What is expected:
Among the lines of the records, please find those that contain the word "RCLK" and copy them.

[Before-and-after change records]
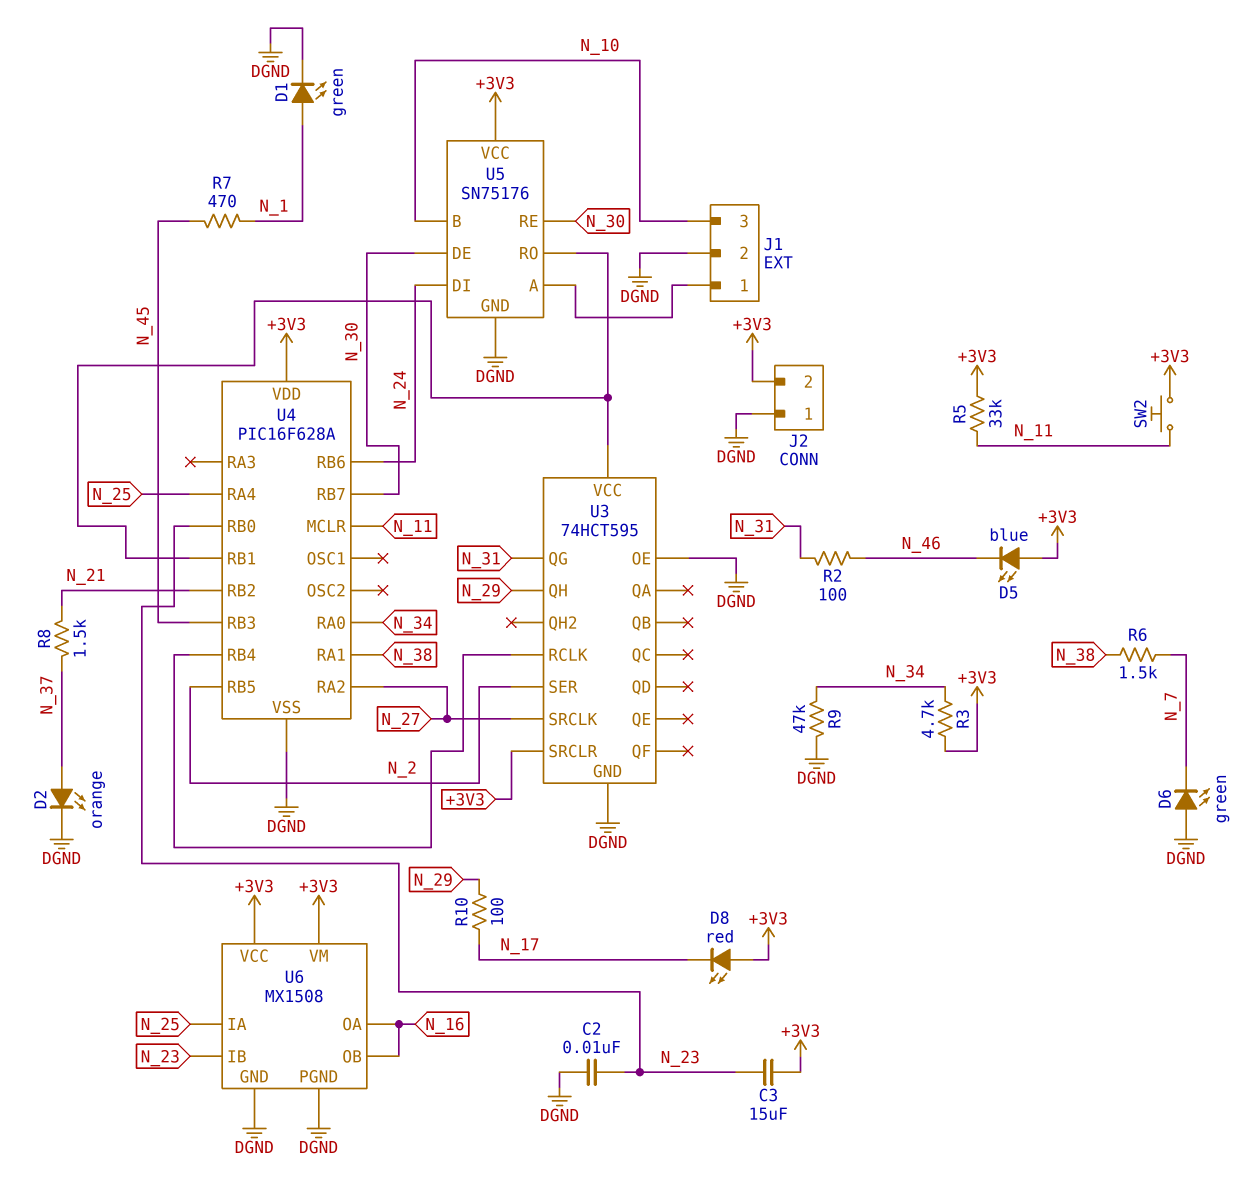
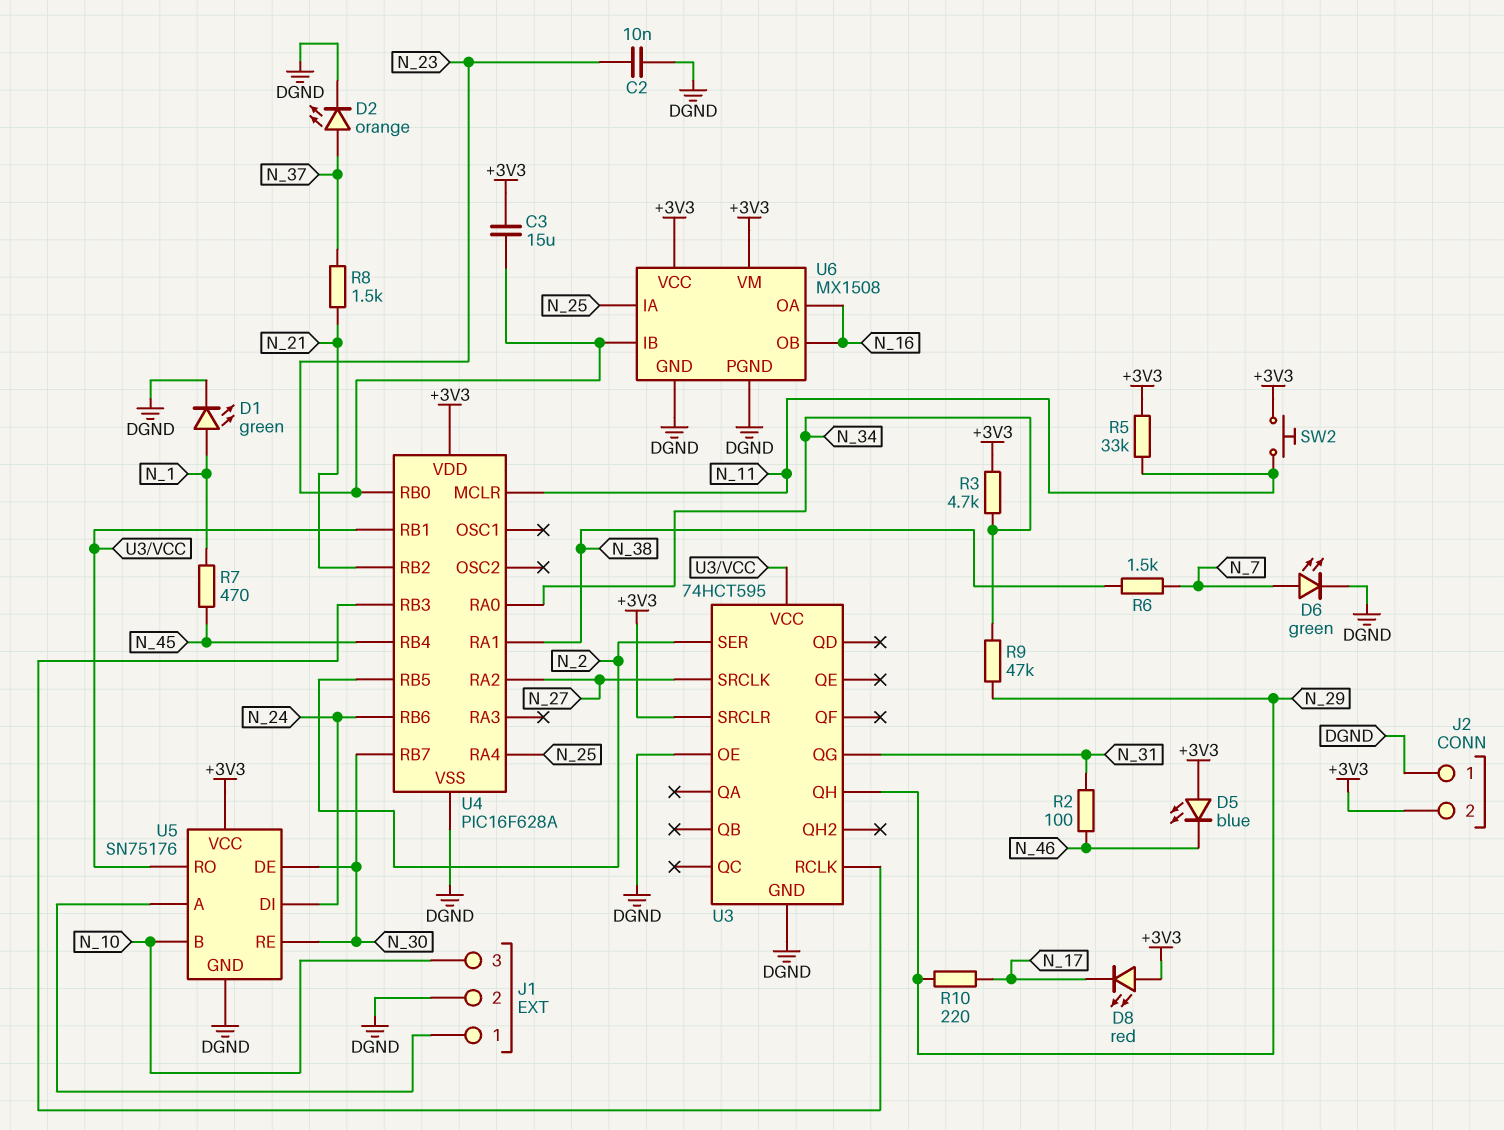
D6: LED green (A DGND, K N_7) -> LED green (A N_7, K DGND)
R9: 47k (DGND, N_34) -> 47k (N_29, N_34)
R10: 100 (N_17, N_29) -> 220 (N_17, N_29)
U4 pin RB3: N_45 -> U3/RCLK
U4 pin RB4: U3/RCLK -> N_45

Answer section:
U4 pin RB3: N_45 -> U3/RCLK
U4 pin RB4: U3/RCLK -> N_45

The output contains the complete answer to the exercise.